Task to complete:
Would you copy out exactly the lines of the listing below, beginning with the one that contains "(464, 161) = (176, 672): white pan -> none" and ending with the last?

#####

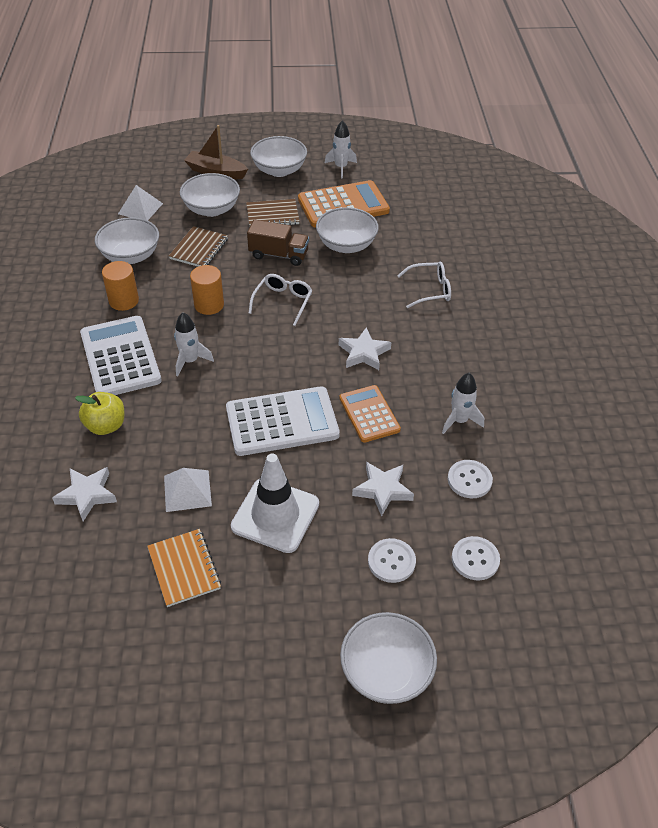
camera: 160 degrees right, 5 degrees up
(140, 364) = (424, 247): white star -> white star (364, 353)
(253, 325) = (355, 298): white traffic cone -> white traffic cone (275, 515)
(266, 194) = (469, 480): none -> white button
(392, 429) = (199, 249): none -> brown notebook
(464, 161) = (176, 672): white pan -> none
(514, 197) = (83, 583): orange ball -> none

#####

The completed task:
(464, 161) = (176, 672): white pan -> none
(514, 197) = (83, 583): orange ball -> none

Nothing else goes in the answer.